ABOUT THIS TASK: Leaving out every picture, output the records below exactly as they are.

'''

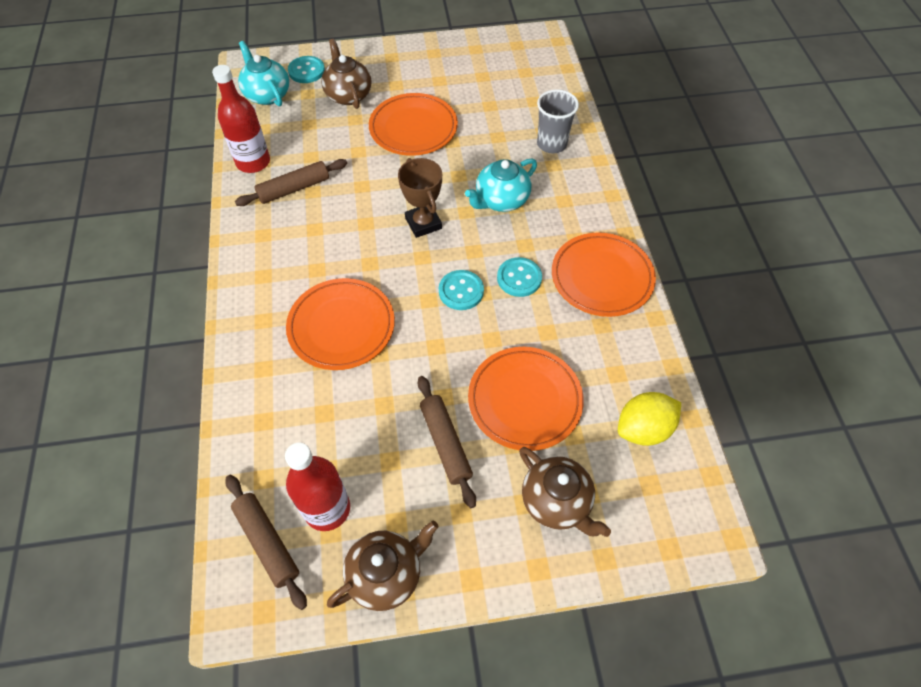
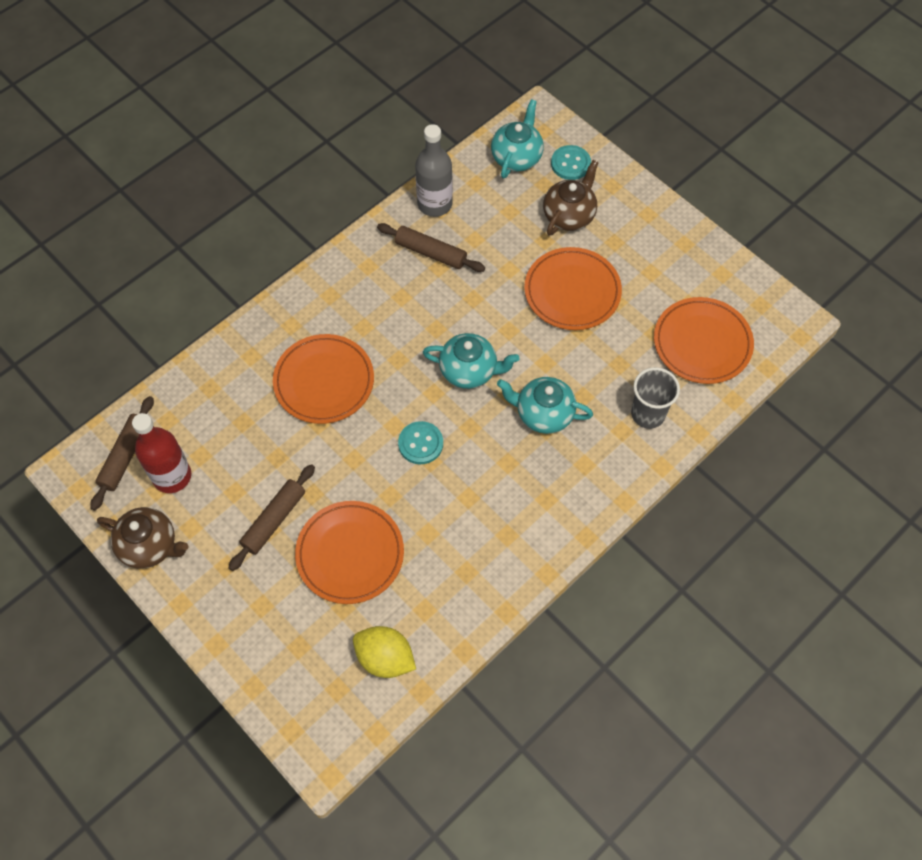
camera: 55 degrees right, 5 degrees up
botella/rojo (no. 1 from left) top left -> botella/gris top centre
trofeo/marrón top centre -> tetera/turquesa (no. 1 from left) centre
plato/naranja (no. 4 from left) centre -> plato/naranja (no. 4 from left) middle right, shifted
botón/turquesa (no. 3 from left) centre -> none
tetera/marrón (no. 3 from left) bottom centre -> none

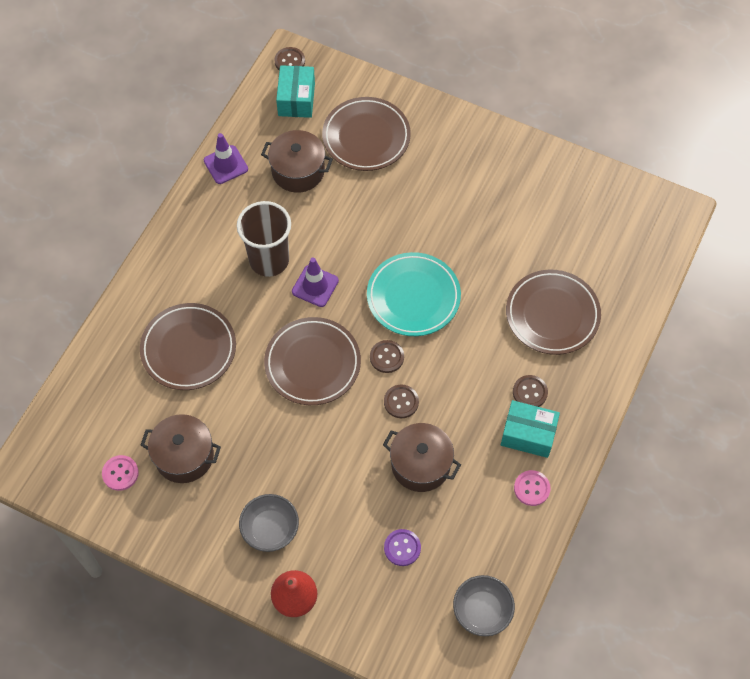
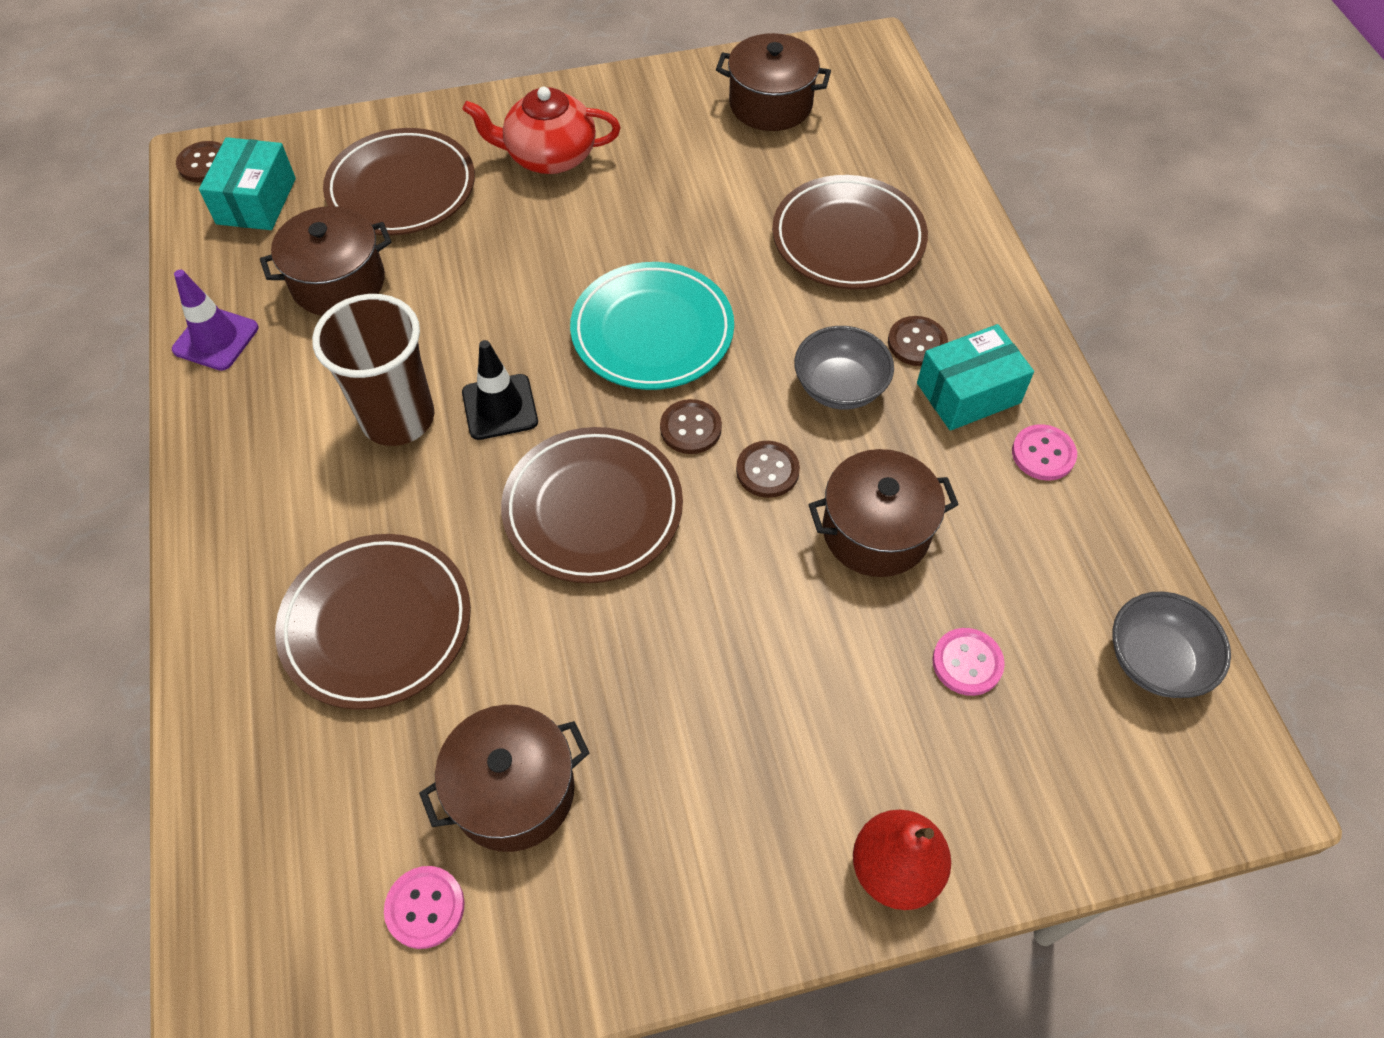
camera: 40 degrees left, 5 degrees down
caja/turquesa (no. 1 from left) top centre -> caja/turquesa (no. 1 from left) top left, 45 degrees clockwise
none -> tetera/rojo top centre
cono de tráfico/morado (no. 2 from left) centre -> cono de tráfico/negro centre
none -> olla/marrón (no. 3 from left) top centre
cuenco/gris (no. 1 from left) bottom centre -> cuenco/gris (no. 1 from left) centre, shifted
botón/morado bottom centre -> botón/rosa (no. 2 from left) middle right

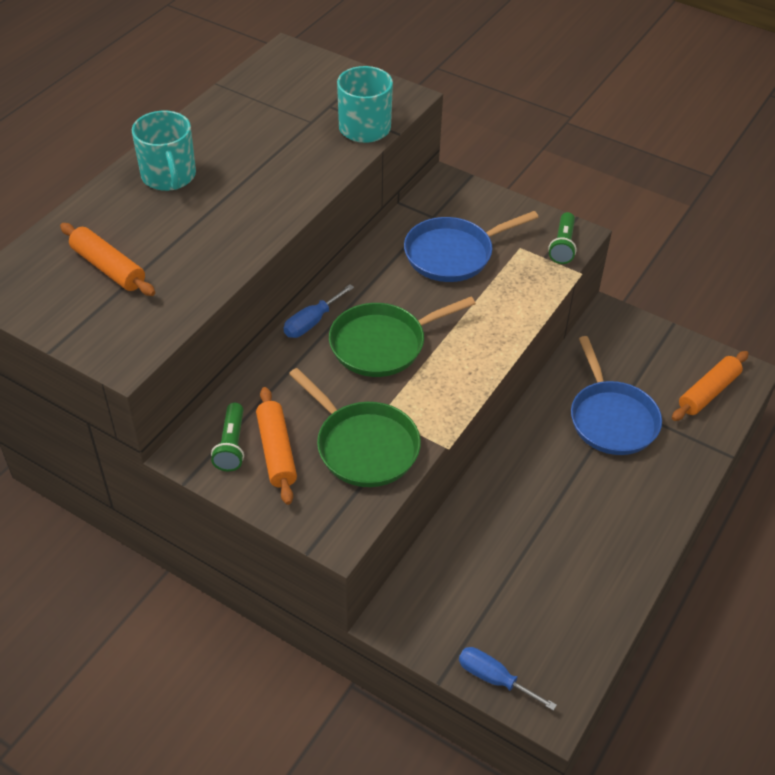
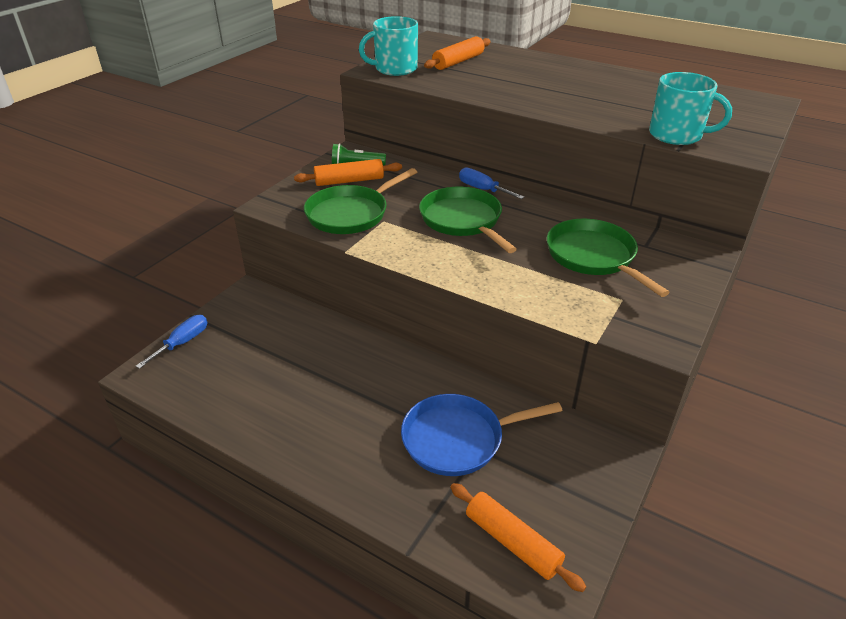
camera: 90 degrees right, 10 degrees down
taza/turquesa (no. 1 from left) top left -> taza/turquesa (no. 1 from left) top centre, shifted
sartén/azul (no. 1 from left) top centre -> sartén/verde (no. 3 from left) middle right
lámpara de mano/verde (no. 2 from left) top right -> none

'''

RESPONSE:
camera: 55 degrees right, 5 degrees up
botella/rojo (no. 1 from left) top left -> botella/gris top centre
trofeo/marrón top centre -> tetera/turquesa (no. 1 from left) centre
plato/naranja (no. 4 from left) centre -> plato/naranja (no. 4 from left) middle right, shifted
botón/turquesa (no. 3 from left) centre -> none
tetera/marrón (no. 3 from left) bottom centre -> none

camera: 40 degrees left, 5 degrees down
caja/turquesa (no. 1 from left) top centre -> caja/turquesa (no. 1 from left) top left, 45 degrees clockwise
none -> tetera/rojo top centre
cono de tráfico/morado (no. 2 from left) centre -> cono de tráfico/negro centre
none -> olla/marrón (no. 3 from left) top centre
cuenco/gris (no. 1 from left) bottom centre -> cuenco/gris (no. 1 from left) centre, shifted
botón/morado bottom centre -> botón/rosa (no. 2 from left) middle right

camera: 90 degrees right, 10 degrees down
taza/turquesa (no. 1 from left) top left -> taza/turquesa (no. 1 from left) top centre, shifted
sartén/azul (no. 1 from left) top centre -> sartén/verde (no. 3 from left) middle right
lámpara de mano/verde (no. 2 from left) top right -> none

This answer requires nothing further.